Dataset excerpts: Begin

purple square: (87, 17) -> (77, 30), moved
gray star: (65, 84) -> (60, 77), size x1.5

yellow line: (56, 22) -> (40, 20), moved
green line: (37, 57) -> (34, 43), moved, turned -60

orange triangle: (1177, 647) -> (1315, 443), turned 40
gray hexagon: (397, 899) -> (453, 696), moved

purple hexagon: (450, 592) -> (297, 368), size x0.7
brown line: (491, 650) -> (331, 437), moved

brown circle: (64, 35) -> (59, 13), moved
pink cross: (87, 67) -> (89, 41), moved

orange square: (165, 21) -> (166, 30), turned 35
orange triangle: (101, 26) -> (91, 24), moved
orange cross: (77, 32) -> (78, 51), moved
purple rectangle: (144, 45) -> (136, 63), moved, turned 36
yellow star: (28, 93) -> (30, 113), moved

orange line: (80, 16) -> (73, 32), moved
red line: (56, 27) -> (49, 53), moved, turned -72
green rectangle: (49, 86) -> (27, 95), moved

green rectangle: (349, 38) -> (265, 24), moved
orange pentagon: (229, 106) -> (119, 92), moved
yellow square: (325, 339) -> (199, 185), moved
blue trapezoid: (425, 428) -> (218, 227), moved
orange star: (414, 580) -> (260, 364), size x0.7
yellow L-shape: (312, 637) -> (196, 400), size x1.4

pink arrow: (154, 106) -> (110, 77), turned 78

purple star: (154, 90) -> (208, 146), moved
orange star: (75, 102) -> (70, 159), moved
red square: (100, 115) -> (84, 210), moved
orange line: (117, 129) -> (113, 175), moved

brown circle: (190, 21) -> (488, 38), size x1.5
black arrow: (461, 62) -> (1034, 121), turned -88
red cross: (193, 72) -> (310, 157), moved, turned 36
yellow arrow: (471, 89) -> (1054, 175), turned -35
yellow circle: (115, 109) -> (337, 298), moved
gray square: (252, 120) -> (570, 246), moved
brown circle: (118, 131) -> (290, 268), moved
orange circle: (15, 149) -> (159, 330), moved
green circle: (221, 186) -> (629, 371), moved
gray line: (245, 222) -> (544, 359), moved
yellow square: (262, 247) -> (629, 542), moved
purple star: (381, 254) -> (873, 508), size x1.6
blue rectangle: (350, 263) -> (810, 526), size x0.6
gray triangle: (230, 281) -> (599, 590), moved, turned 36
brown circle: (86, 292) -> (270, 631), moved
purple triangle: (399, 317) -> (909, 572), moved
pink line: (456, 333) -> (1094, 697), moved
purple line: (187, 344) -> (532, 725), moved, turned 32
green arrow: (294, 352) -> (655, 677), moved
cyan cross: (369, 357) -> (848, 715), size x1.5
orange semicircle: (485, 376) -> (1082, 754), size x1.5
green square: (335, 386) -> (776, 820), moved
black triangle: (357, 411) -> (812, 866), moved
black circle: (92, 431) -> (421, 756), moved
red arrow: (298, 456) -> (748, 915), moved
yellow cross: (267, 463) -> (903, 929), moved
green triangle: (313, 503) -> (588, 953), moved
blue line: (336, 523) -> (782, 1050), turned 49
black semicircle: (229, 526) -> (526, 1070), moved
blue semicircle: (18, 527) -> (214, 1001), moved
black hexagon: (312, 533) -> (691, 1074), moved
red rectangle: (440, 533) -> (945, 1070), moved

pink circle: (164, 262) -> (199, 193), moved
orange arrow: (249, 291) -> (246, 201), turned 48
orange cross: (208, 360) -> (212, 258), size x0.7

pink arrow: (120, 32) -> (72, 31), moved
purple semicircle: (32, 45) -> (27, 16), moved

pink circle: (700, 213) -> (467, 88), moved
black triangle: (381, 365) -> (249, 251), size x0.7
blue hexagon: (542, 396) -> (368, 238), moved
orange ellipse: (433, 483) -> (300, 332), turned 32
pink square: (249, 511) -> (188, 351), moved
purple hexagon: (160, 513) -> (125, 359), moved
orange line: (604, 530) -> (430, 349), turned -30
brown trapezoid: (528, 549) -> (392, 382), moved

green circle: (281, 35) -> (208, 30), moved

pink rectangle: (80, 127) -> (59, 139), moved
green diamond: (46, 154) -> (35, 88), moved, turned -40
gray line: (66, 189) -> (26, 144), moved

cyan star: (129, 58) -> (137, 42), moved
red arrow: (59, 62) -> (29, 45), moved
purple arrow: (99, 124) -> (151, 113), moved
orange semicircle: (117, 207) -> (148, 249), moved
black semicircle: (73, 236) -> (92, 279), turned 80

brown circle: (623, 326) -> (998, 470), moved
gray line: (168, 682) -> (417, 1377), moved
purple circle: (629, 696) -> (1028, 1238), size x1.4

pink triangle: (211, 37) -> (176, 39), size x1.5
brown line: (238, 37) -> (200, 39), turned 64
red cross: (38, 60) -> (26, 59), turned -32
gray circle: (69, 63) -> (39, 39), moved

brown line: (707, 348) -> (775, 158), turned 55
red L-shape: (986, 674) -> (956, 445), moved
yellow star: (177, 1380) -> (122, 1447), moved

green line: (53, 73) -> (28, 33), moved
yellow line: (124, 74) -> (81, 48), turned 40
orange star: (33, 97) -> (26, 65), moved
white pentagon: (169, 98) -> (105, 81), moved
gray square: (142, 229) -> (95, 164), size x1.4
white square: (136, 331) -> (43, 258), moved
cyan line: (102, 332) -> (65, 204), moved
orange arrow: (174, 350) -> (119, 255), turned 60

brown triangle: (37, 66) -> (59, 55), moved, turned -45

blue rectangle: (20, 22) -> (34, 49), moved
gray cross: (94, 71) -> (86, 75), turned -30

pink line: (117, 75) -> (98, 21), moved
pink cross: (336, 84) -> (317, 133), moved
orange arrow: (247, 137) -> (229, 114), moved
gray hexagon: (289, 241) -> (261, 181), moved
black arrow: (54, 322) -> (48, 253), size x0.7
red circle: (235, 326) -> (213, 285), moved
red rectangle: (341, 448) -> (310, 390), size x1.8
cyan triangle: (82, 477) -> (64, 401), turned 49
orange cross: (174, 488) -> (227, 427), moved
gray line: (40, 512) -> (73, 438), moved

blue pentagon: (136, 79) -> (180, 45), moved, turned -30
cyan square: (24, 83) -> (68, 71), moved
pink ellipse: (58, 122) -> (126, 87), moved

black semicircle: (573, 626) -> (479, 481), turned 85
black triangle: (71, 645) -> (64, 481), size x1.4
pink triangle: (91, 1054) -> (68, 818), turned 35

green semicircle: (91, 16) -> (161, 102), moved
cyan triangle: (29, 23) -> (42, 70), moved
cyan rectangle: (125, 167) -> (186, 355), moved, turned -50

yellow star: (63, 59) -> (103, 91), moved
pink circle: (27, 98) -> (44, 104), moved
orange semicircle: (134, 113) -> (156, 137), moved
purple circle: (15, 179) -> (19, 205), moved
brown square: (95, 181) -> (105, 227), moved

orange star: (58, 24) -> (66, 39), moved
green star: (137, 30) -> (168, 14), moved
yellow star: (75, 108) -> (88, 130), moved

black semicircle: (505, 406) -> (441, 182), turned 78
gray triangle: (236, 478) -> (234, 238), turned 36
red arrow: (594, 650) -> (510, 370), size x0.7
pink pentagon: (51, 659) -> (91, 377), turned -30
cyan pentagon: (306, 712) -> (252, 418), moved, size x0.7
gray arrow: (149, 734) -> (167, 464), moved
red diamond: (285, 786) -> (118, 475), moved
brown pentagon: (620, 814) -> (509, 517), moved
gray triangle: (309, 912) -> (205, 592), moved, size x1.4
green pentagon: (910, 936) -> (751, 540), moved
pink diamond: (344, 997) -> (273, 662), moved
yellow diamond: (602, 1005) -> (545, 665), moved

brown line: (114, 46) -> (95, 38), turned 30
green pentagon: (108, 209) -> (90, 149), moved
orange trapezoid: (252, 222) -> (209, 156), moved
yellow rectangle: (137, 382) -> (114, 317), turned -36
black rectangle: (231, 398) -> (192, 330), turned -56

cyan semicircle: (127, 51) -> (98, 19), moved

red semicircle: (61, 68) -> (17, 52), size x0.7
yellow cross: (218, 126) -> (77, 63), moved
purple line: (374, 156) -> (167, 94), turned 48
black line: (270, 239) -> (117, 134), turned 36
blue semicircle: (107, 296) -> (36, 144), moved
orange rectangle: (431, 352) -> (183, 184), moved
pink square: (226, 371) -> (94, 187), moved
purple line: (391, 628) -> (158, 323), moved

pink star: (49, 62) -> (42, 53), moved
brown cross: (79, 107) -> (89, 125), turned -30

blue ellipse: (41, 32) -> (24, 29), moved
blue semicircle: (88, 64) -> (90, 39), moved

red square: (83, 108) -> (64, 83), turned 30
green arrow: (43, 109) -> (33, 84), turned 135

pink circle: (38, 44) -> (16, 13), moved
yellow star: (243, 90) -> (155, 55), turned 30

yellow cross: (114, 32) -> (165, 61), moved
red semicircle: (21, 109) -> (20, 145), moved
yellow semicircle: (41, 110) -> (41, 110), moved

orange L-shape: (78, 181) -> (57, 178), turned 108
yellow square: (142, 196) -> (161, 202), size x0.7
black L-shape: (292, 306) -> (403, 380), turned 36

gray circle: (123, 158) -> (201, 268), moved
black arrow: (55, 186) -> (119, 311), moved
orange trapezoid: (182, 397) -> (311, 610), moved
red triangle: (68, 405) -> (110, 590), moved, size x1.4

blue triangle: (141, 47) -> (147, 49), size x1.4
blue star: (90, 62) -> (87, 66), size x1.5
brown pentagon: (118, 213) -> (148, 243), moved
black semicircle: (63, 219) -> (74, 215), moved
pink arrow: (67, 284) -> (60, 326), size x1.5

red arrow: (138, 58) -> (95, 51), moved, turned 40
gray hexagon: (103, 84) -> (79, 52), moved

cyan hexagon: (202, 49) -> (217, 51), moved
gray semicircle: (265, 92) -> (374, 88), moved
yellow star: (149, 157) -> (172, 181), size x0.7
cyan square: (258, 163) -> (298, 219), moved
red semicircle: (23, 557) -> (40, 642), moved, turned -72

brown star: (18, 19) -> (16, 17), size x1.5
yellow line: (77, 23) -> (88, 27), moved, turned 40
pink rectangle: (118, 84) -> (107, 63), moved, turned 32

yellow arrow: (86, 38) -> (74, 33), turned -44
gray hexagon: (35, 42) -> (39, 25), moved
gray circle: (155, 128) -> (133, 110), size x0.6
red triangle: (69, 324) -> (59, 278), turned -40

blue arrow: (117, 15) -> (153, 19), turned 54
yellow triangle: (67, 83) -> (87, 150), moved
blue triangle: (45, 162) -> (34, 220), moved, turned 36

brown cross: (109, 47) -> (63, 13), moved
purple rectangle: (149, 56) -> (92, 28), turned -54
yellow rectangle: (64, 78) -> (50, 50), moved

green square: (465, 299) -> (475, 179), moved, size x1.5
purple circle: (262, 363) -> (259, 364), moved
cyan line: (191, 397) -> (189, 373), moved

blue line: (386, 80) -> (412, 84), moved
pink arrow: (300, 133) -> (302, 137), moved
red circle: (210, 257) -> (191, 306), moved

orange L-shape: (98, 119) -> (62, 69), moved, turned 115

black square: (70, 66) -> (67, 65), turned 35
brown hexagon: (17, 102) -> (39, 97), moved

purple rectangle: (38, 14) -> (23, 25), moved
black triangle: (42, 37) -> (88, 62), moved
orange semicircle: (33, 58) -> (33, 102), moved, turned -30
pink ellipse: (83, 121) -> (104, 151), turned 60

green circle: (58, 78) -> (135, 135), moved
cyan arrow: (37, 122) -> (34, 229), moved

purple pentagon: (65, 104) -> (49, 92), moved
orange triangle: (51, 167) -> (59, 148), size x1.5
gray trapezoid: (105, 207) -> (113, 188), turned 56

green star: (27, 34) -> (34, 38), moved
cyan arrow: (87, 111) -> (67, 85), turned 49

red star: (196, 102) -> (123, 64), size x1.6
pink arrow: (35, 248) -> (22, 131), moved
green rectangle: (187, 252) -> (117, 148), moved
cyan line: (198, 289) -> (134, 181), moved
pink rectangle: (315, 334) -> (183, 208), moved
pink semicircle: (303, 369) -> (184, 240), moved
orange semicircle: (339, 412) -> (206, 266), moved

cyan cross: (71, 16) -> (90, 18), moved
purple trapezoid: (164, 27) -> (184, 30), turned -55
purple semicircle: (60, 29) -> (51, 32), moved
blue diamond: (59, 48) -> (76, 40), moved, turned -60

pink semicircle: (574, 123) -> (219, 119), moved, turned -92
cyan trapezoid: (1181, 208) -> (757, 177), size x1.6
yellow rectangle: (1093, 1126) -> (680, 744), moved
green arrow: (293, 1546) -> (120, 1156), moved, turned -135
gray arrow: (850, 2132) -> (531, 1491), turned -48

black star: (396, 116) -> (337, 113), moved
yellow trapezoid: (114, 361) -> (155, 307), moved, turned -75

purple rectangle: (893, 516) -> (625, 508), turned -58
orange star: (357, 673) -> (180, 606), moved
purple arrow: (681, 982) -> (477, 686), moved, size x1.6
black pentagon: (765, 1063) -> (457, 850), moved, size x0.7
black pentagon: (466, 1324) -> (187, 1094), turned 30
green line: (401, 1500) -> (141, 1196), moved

Dataset excerpts: End

• **What is expected**
Retype the entries above exactly, but only from the line containing "black arrow: (461, 62)" through the line containing "blue semicircle: (18, 527)", both included.

• **Exercise result**
black arrow: (461, 62) -> (1034, 121), turned -88
red cross: (193, 72) -> (310, 157), moved, turned 36
yellow arrow: (471, 89) -> (1054, 175), turned -35
yellow circle: (115, 109) -> (337, 298), moved
gray square: (252, 120) -> (570, 246), moved
brown circle: (118, 131) -> (290, 268), moved
orange circle: (15, 149) -> (159, 330), moved
green circle: (221, 186) -> (629, 371), moved
gray line: (245, 222) -> (544, 359), moved
yellow square: (262, 247) -> (629, 542), moved
purple star: (381, 254) -> (873, 508), size x1.6
blue rectangle: (350, 263) -> (810, 526), size x0.6
gray triangle: (230, 281) -> (599, 590), moved, turned 36
brown circle: (86, 292) -> (270, 631), moved
purple triangle: (399, 317) -> (909, 572), moved
pink line: (456, 333) -> (1094, 697), moved
purple line: (187, 344) -> (532, 725), moved, turned 32
green arrow: (294, 352) -> (655, 677), moved
cyan cross: (369, 357) -> (848, 715), size x1.5
orange semicircle: (485, 376) -> (1082, 754), size x1.5
green square: (335, 386) -> (776, 820), moved
black triangle: (357, 411) -> (812, 866), moved
black circle: (92, 431) -> (421, 756), moved
red arrow: (298, 456) -> (748, 915), moved
yellow cross: (267, 463) -> (903, 929), moved
green triangle: (313, 503) -> (588, 953), moved
blue line: (336, 523) -> (782, 1050), turned 49
black semicircle: (229, 526) -> (526, 1070), moved
blue semicircle: (18, 527) -> (214, 1001), moved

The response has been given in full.